▸ **Exercise**
Reproduce all the records word for word. Omit images.

*** Block opens ***

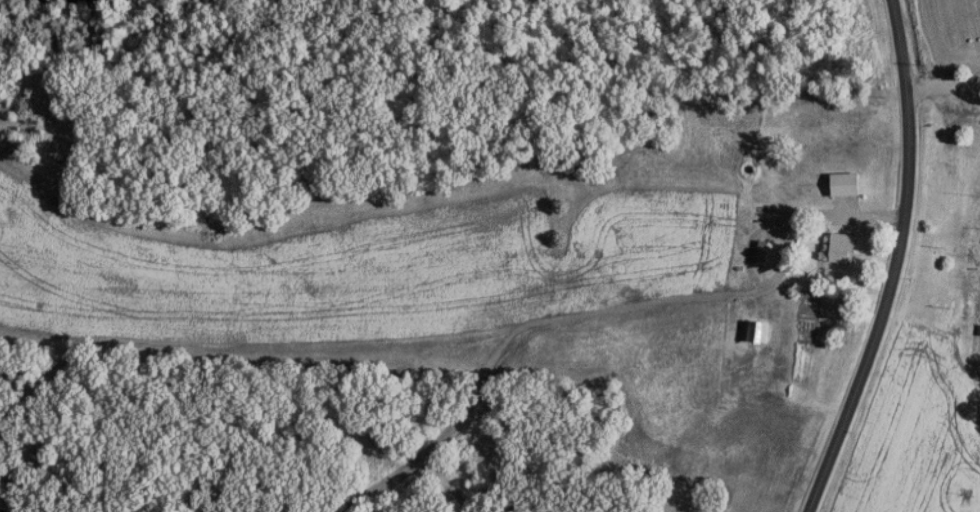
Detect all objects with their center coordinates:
road: (941, 84)
road: (970, 91)
building: (848, 182)
building: (846, 245)
road: (896, 262)
building: (759, 330)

*** Block closes ***

▸ **Result of the exercise**
Detect all objects with their center coordinates:
road: (941, 84)
road: (970, 91)
building: (848, 182)
building: (846, 245)
road: (896, 262)
building: (759, 330)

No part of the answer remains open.